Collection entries
----------
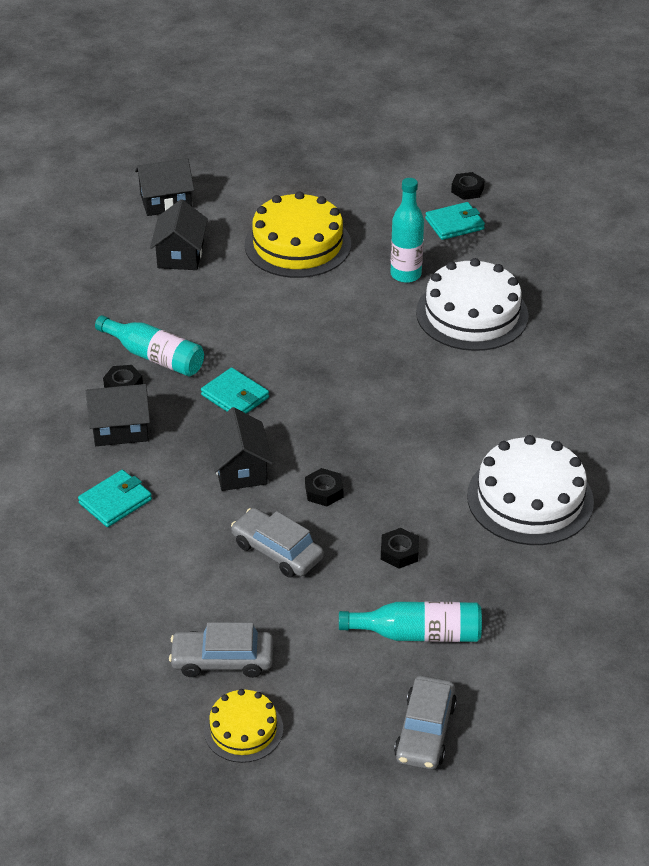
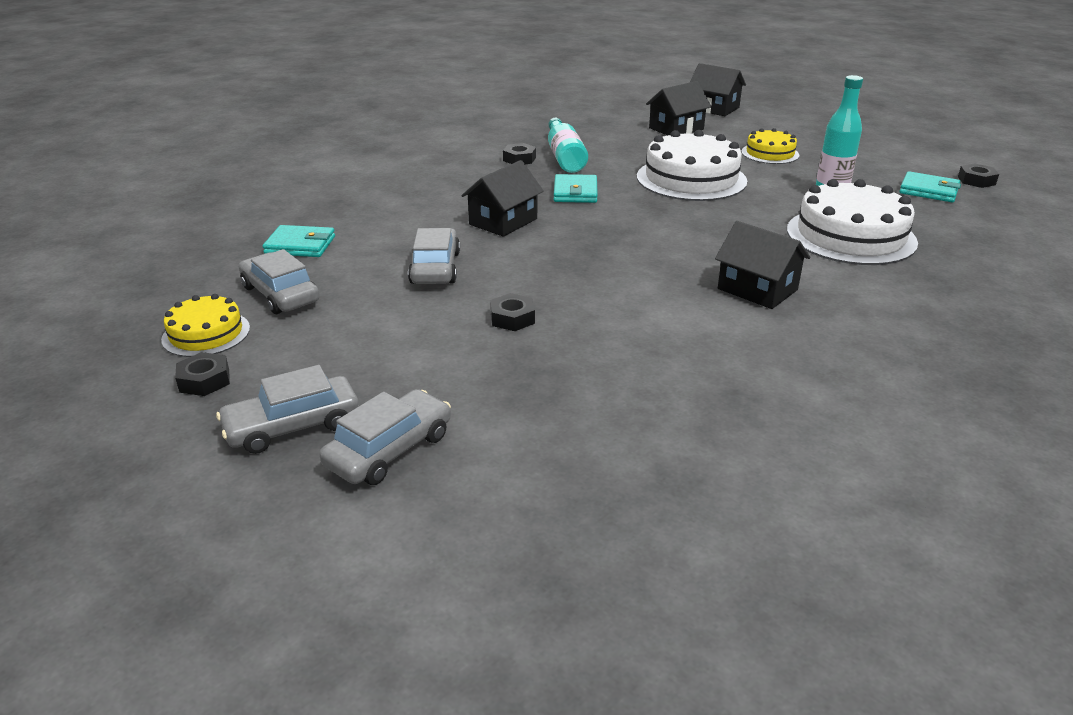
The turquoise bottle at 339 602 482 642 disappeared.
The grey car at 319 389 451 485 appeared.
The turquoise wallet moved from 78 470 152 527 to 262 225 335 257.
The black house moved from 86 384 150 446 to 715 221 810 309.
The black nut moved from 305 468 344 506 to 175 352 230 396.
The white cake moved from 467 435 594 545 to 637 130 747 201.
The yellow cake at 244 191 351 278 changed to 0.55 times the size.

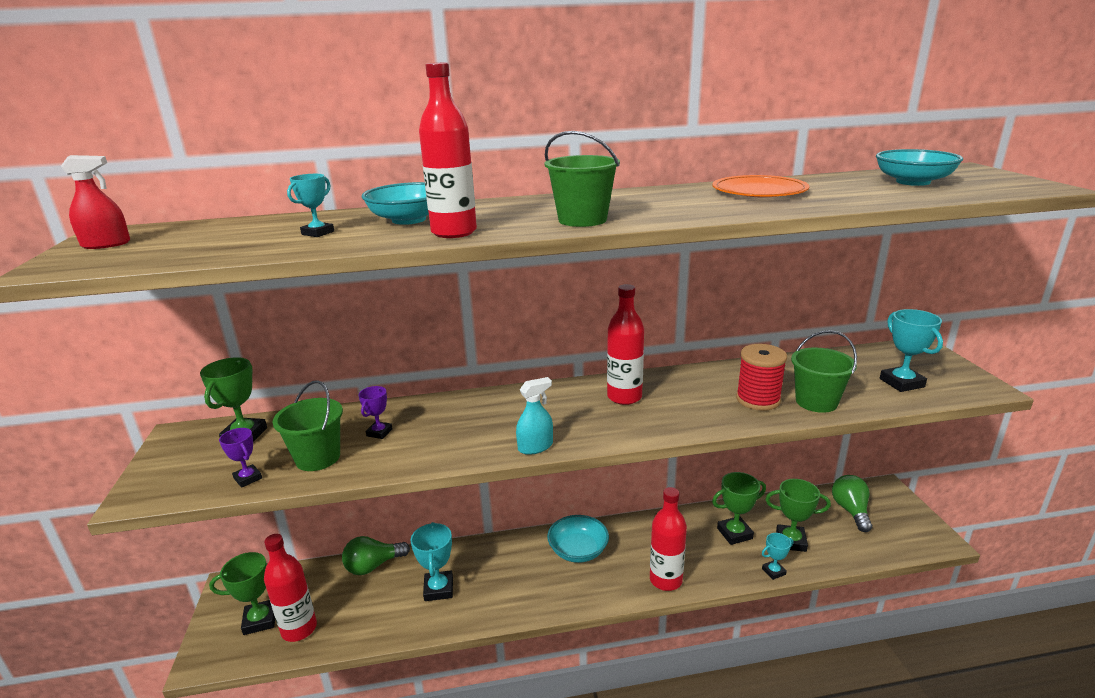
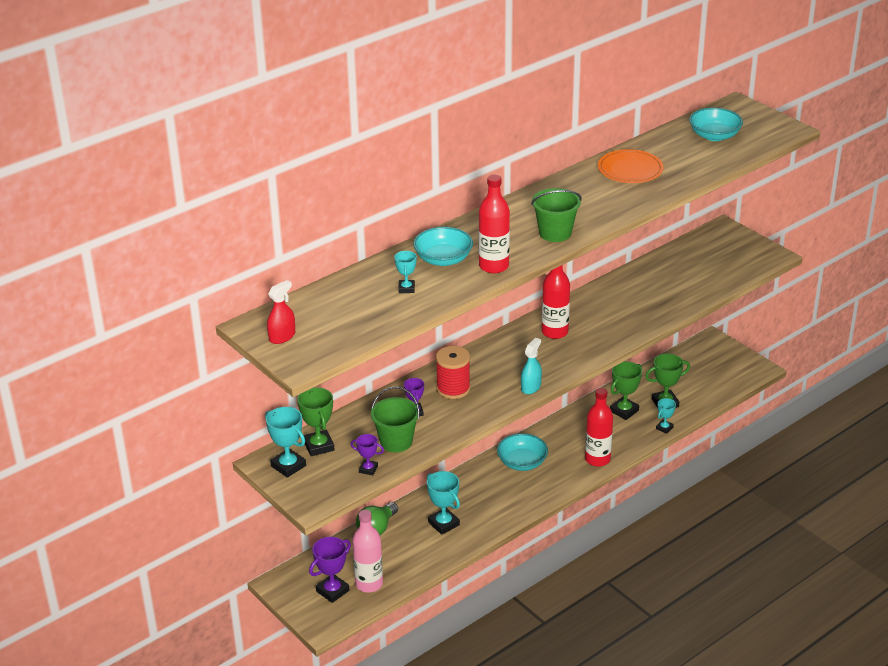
The green bucket at 791 330 857 413 disappeared.
The green light bulb at 832 475 872 532 disappeared.
The red spool moved from 736 344 787 411 to 436 346 470 399.
The turquoise trophy moved from 880 309 943 392 to 265 407 306 478.
The green trophy at 209 552 275 635 became the purple trophy at 309 537 351 603.
The red bottle at 264 534 317 642 became the pink bottle at 352 510 383 592.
----------
Task to complete ▸
The lines above, starting at the one with "The grey car at 319 389 451 485 appeared." and ending at the one with "The white cake", are the only ones to return, exactly as written.

Task result ▸
The grey car at 319 389 451 485 appeared.
The turquoise wallet moved from 78 470 152 527 to 262 225 335 257.
The black house moved from 86 384 150 446 to 715 221 810 309.
The black nut moved from 305 468 344 506 to 175 352 230 396.
The white cake moved from 467 435 594 545 to 637 130 747 201.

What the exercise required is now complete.